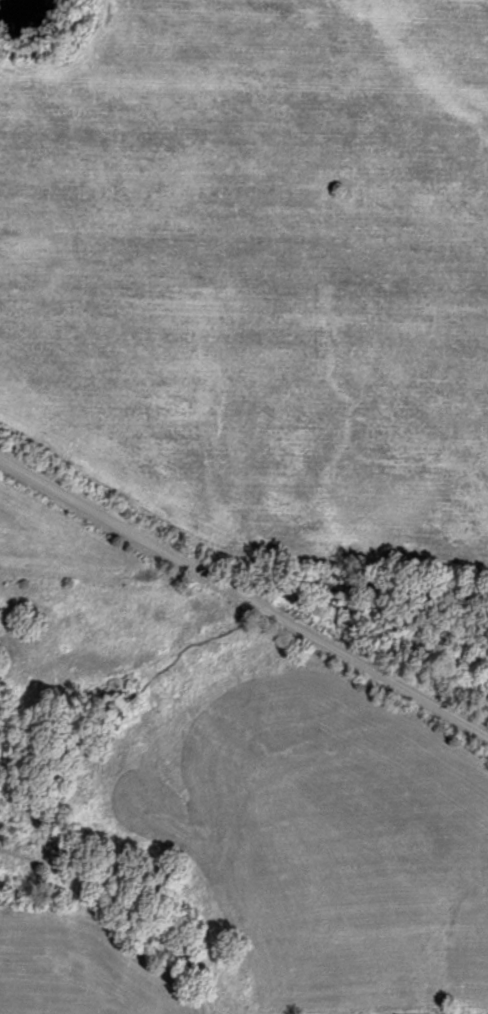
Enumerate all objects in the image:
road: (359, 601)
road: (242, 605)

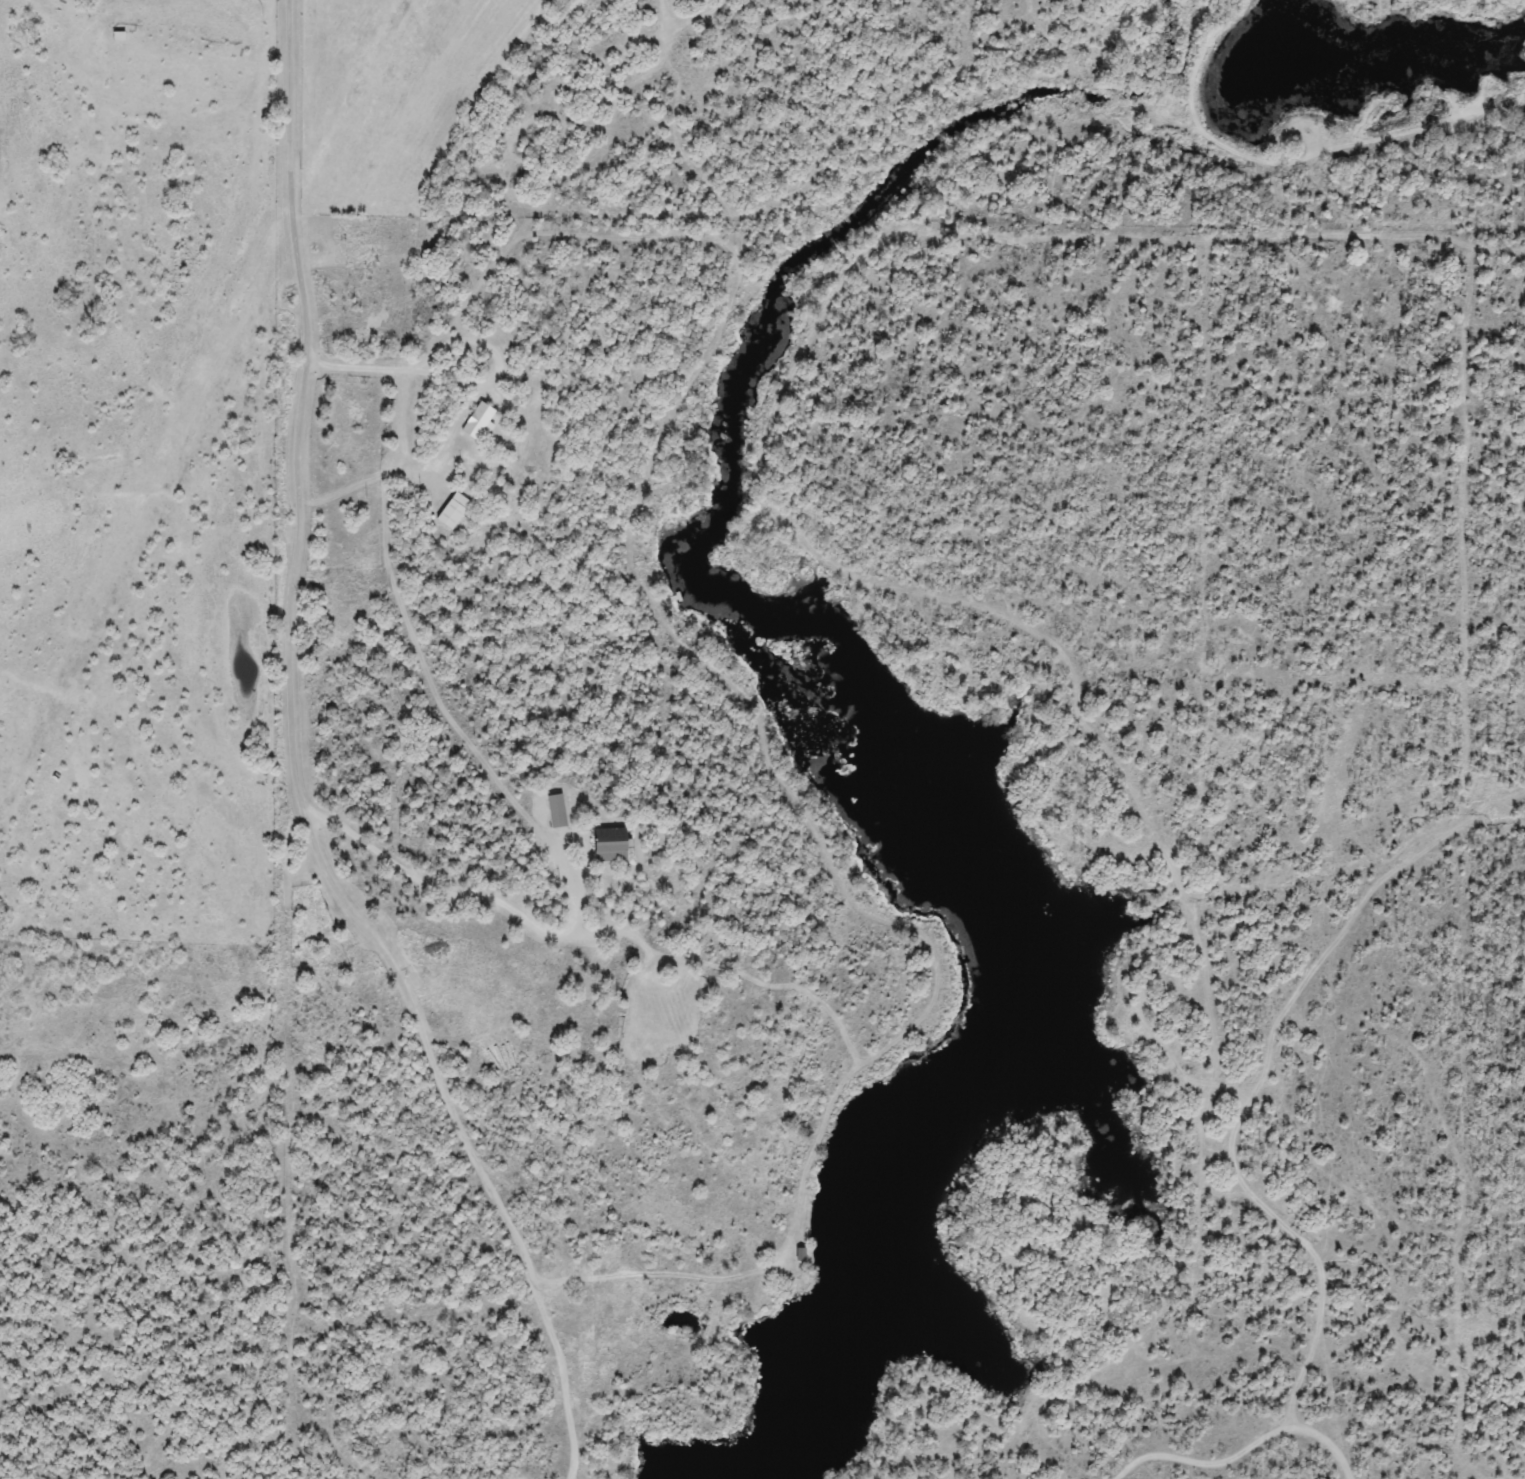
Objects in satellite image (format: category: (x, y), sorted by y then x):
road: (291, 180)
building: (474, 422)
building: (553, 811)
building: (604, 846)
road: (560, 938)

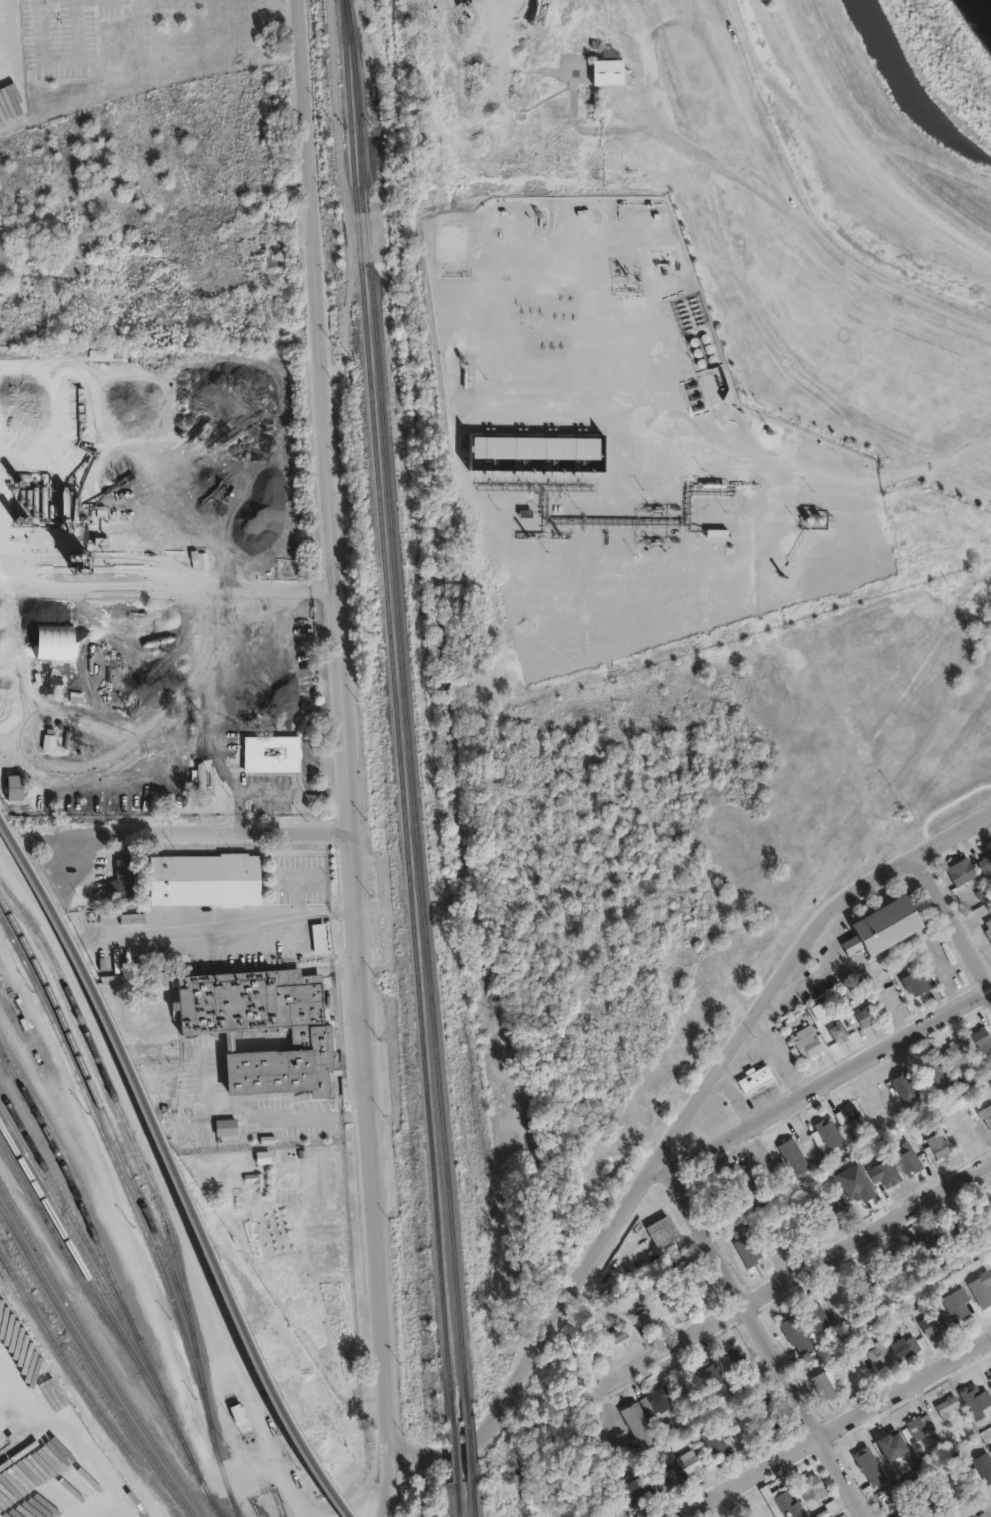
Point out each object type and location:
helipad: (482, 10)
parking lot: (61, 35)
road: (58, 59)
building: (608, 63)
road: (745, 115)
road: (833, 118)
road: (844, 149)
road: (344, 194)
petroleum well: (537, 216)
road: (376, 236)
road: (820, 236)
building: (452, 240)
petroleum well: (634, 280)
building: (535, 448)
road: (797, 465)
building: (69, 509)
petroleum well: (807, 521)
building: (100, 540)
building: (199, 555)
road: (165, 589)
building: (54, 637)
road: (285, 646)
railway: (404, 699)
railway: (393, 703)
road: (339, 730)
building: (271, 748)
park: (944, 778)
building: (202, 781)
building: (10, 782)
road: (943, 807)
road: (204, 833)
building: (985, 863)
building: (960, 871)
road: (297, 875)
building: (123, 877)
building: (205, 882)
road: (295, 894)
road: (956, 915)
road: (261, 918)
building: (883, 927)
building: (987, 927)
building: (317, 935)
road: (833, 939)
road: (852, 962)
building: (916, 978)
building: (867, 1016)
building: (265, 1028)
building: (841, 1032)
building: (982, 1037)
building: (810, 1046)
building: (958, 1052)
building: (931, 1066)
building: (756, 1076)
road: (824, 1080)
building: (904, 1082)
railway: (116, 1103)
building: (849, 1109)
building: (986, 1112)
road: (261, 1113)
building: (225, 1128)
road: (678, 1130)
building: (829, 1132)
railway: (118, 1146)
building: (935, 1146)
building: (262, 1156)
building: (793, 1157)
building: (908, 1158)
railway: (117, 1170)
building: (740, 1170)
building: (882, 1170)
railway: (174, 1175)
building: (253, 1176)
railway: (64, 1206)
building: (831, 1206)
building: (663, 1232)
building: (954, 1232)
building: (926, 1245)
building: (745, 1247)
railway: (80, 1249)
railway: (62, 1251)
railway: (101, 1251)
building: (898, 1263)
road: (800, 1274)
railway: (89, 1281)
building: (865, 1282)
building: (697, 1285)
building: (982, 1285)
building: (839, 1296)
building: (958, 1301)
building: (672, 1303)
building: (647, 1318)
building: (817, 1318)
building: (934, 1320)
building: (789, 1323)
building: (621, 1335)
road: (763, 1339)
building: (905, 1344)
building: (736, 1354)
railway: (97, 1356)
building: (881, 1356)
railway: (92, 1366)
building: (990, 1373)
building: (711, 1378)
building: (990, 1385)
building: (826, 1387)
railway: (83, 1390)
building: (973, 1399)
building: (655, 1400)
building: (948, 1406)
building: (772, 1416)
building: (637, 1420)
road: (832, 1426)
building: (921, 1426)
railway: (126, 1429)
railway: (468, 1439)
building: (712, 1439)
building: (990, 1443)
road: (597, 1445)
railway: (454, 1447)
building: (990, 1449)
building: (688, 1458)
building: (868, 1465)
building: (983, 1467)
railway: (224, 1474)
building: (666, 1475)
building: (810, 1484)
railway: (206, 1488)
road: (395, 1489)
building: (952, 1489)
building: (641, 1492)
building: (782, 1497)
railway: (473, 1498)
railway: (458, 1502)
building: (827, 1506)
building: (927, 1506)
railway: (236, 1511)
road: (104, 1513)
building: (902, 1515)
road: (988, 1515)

===

- _Work request_: Once a line of the records is found to contain "image", copy it out.

- _Exercise answer_:
Enumerate all objects in the image:
Objects in satellite image (format: category: (x, y), sorted by y then x):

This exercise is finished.